▸ **BRIEF**
Your result should be the lines holding the word "minus", copied from the entries below.

▸ **AVAILABLE DATA**
━━━━━━━━━━━━━━━━━━━━━━━━━━━━━━

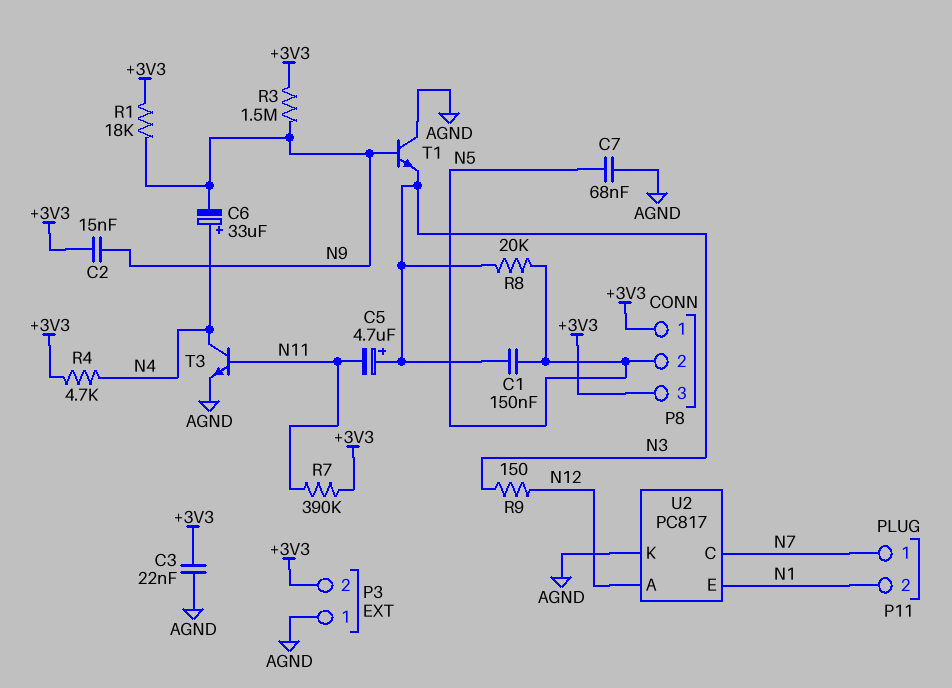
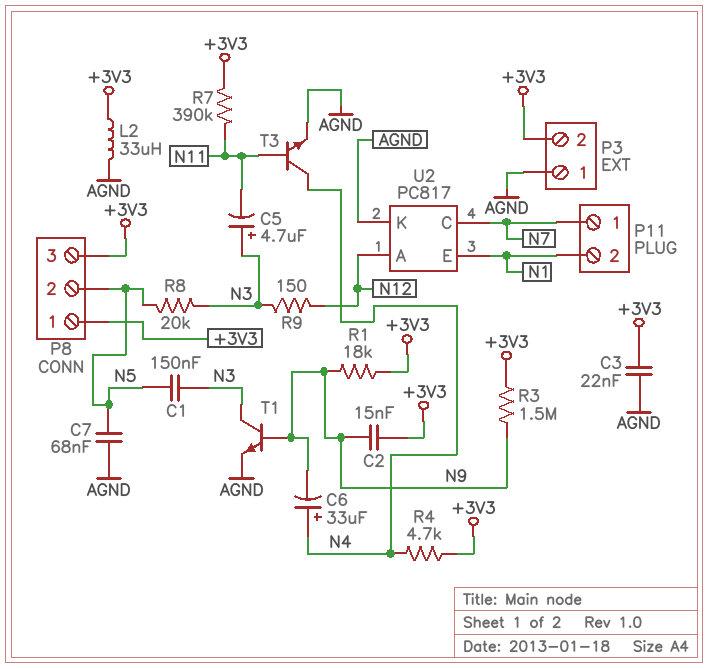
L2: none -> 33uH (+3V3, AGND)
T1: NPN (B N9, C AGND, E N3) -> NPN (B N9, C N3, E AGND)

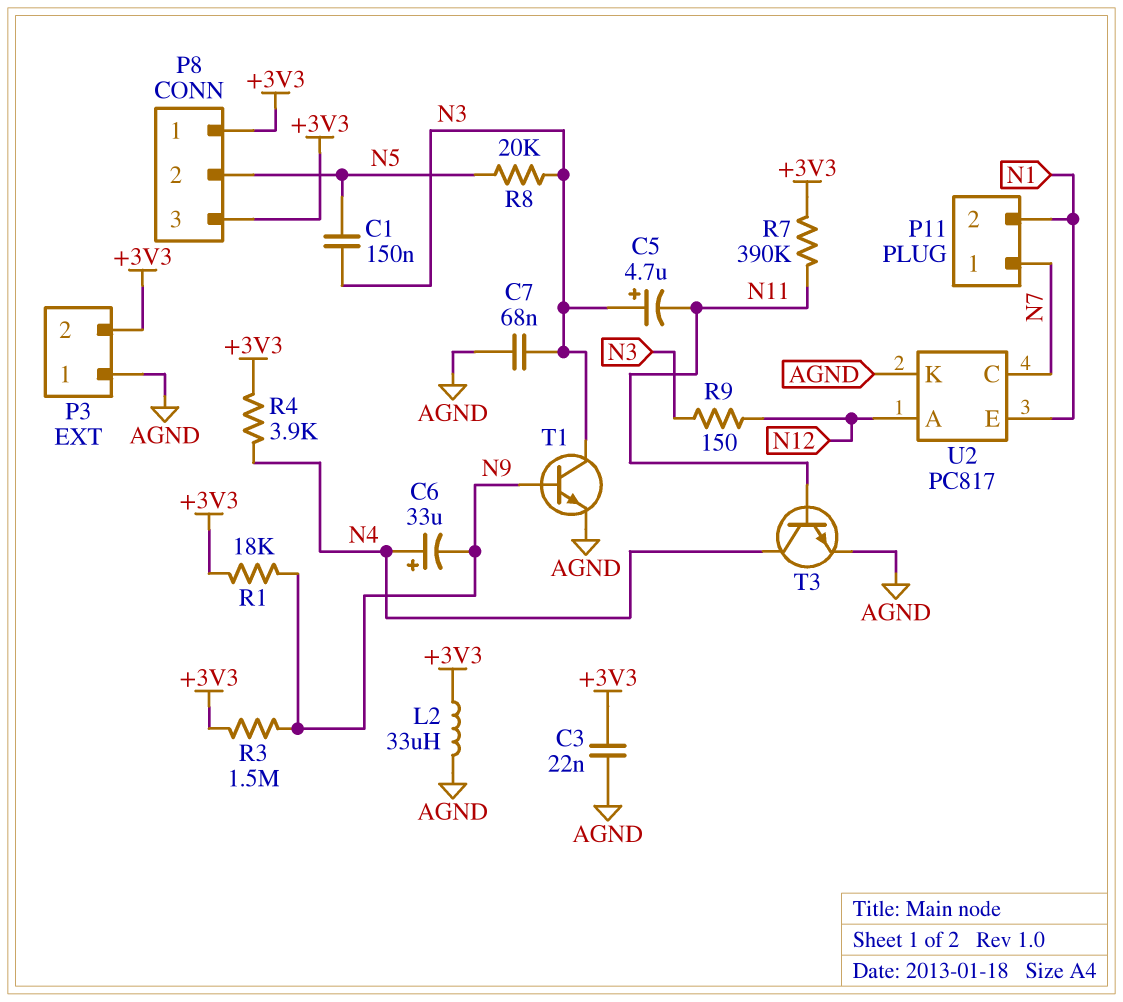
C2: 15nF (+3V3, N9) -> none
C7: 68nF (AGND, N5) -> 68nF (AGND, N3)
R4: 4.7k (+3V3, N4) -> 3.9k (+3V3, N4)

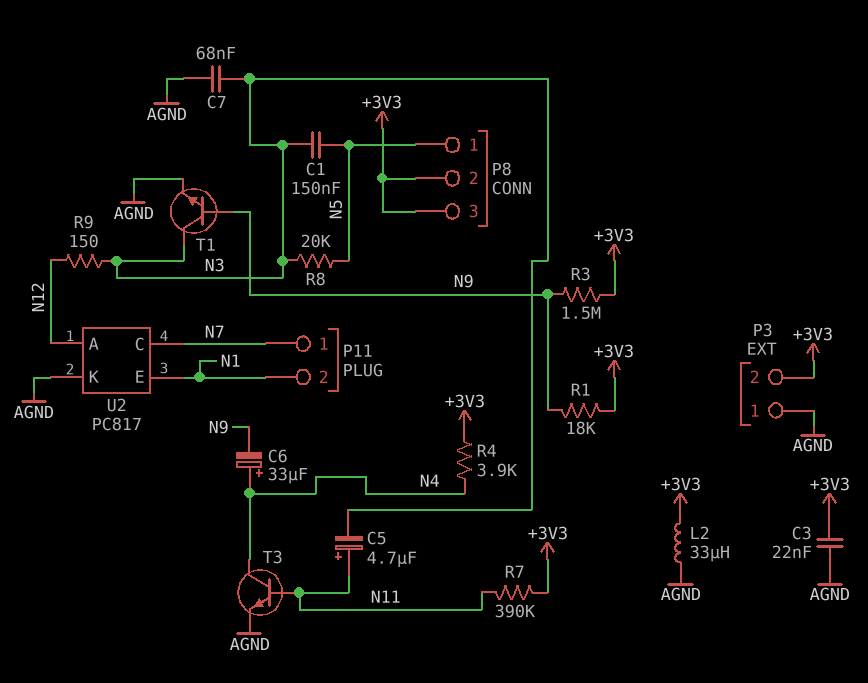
C5: 4.7uF (plus N3, minus N11) -> 4.7uF (plus N11, minus N3)
P8 pin 1: +3V3 -> N5
P8 pin 2: N5 -> +3V3

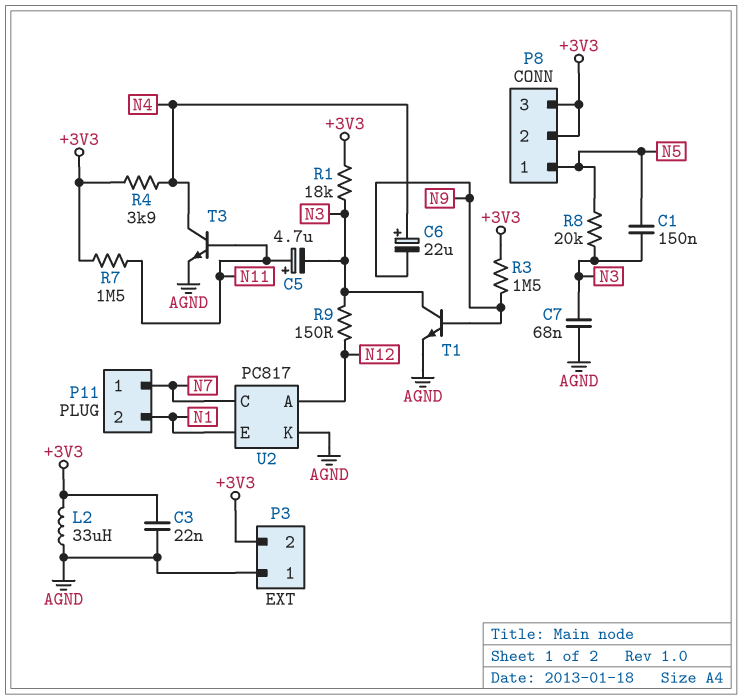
C6: 33uF (plus N4, minus N9) -> 22uF (plus N4, minus N9)
R1: 18k (+3V3, N9) -> 18k (+3V3, N3)
R7: 390k (+3V3, N11) -> 1.5M (+3V3, N11)

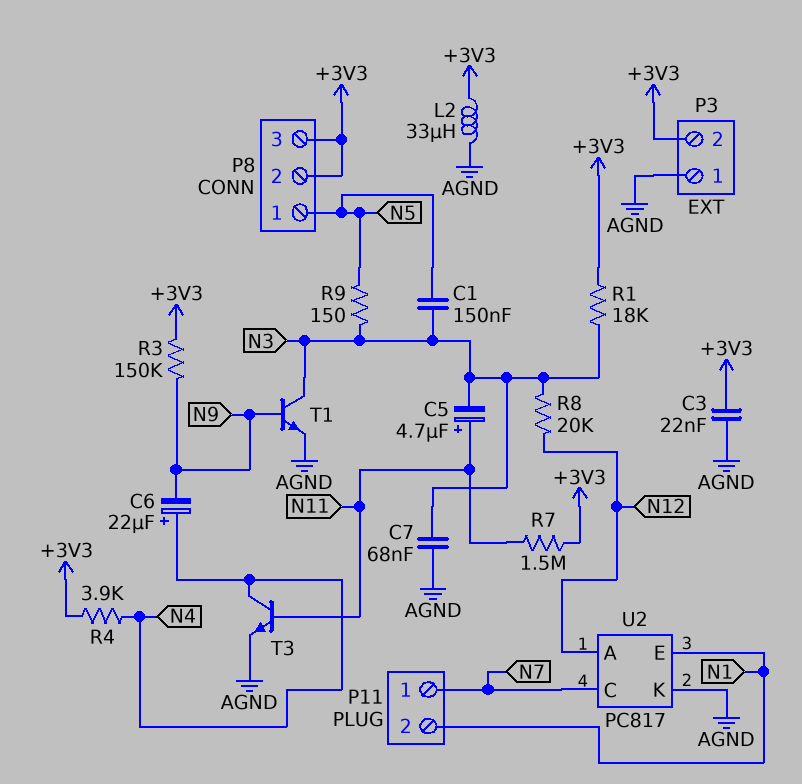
R3: 1.5M (+3V3, N9) -> 150k (+3V3, N9)
R8: 20k (N3, N5) -> 20k (N3, N12)
R9: 150 (N3, N12) -> 150 (N3, N5)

━━━━━━━━━━━━━━━━━━━━━━━━━━━━━━

▸ **SOLVED EXERCISE**
C5: 4.7uF (plus N3, minus N11) -> 4.7uF (plus N11, minus N3)
C6: 33uF (plus N4, minus N9) -> 22uF (plus N4, minus N9)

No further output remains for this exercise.